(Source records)
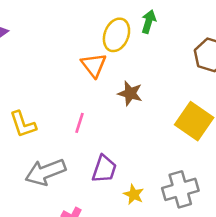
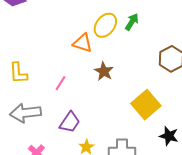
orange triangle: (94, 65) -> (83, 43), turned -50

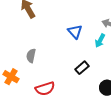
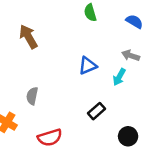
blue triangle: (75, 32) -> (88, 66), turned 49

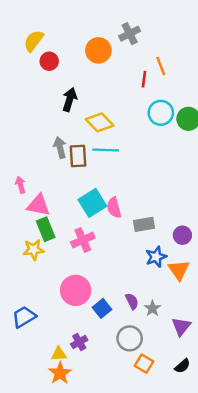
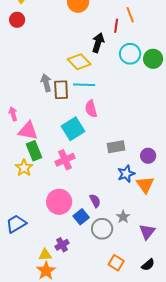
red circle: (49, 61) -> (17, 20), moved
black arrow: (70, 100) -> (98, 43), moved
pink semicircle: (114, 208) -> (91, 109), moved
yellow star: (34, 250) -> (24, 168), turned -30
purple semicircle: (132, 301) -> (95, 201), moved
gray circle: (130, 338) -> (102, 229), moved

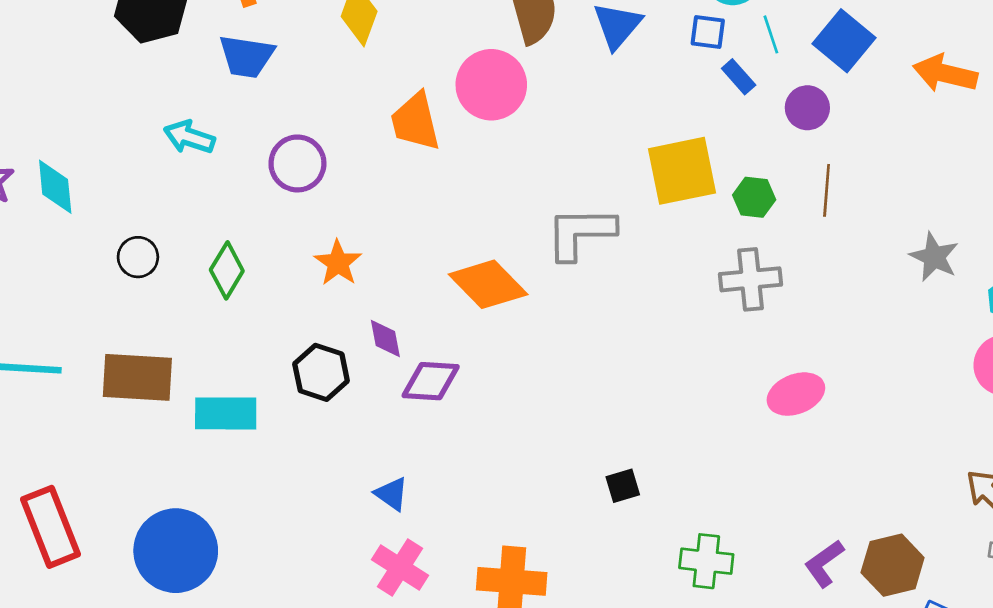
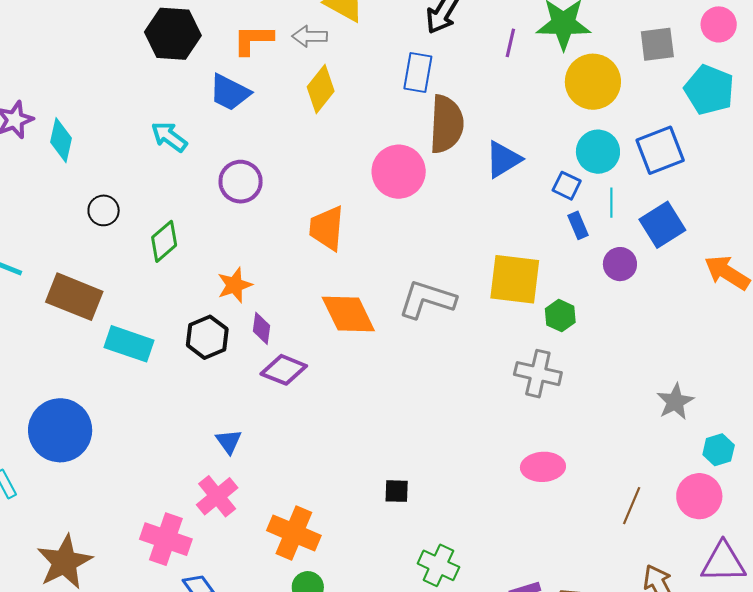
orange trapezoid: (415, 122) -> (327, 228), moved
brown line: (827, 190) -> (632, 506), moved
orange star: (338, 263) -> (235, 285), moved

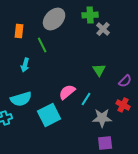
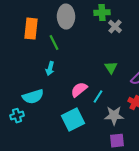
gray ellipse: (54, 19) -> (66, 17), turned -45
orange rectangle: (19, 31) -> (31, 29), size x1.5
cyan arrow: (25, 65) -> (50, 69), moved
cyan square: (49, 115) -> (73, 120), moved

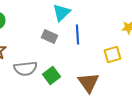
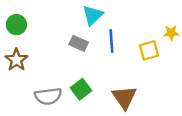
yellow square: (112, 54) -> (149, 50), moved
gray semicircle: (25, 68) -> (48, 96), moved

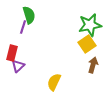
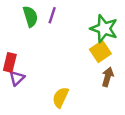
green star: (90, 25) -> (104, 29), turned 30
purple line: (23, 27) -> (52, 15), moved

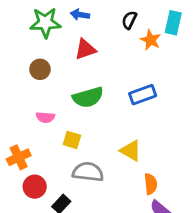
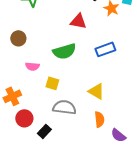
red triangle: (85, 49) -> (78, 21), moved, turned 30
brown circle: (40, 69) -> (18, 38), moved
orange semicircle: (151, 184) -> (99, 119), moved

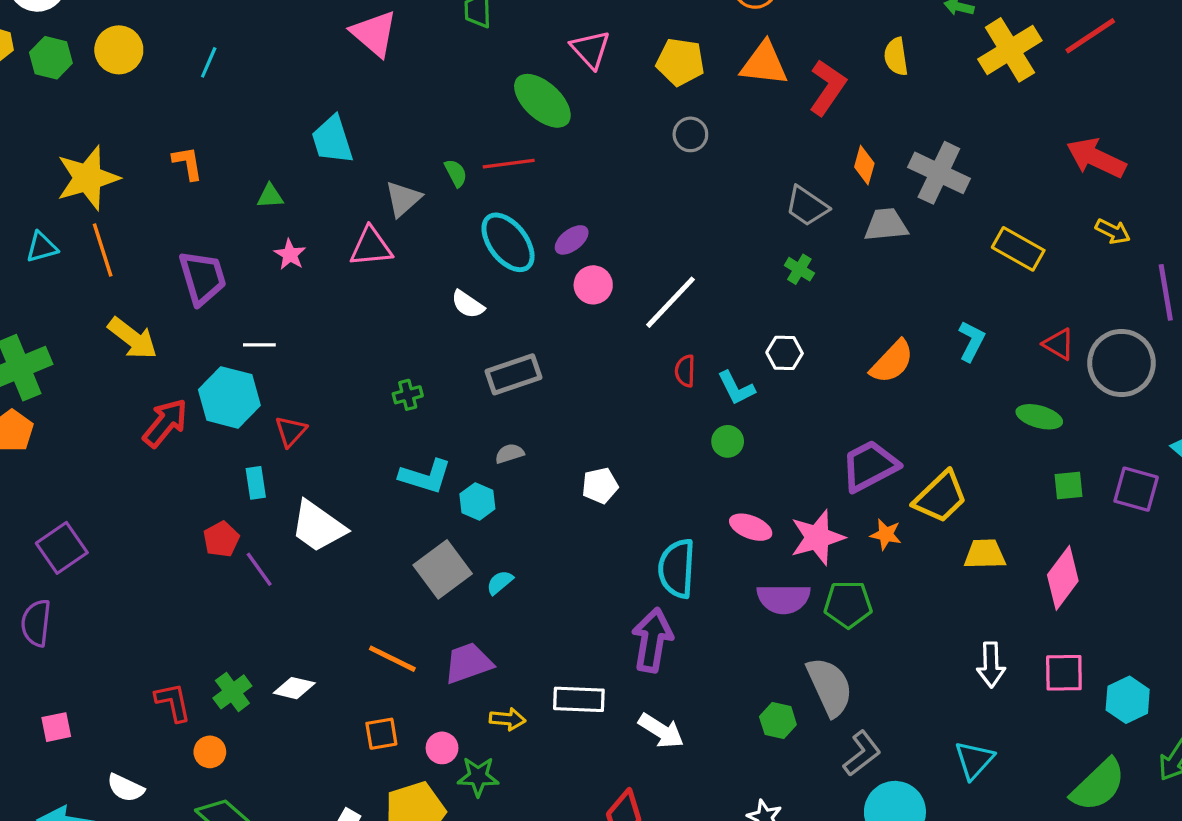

The problem: Transcribe all the data word for word; the images stay out.

Answer to this task:
orange triangle: (94, 65) -> (83, 43), turned -50

blue triangle: (75, 32) -> (88, 66), turned 49

red circle: (49, 61) -> (17, 20), moved
black arrow: (70, 100) -> (98, 43), moved
pink semicircle: (114, 208) -> (91, 109), moved
yellow star: (34, 250) -> (24, 168), turned -30
purple semicircle: (132, 301) -> (95, 201), moved
gray circle: (130, 338) -> (102, 229), moved

orange trapezoid: (415, 122) -> (327, 228), moved
brown line: (827, 190) -> (632, 506), moved
orange star: (338, 263) -> (235, 285), moved

gray ellipse: (54, 19) -> (66, 17), turned -45
orange rectangle: (19, 31) -> (31, 29), size x1.5
cyan arrow: (25, 65) -> (50, 69), moved
cyan square: (49, 115) -> (73, 120), moved

yellow square: (112, 54) -> (149, 50), moved
gray semicircle: (25, 68) -> (48, 96), moved

green star: (90, 25) -> (104, 29), turned 30
purple line: (23, 27) -> (52, 15), moved

red triangle: (85, 49) -> (78, 21), moved, turned 30
brown circle: (40, 69) -> (18, 38), moved
orange semicircle: (151, 184) -> (99, 119), moved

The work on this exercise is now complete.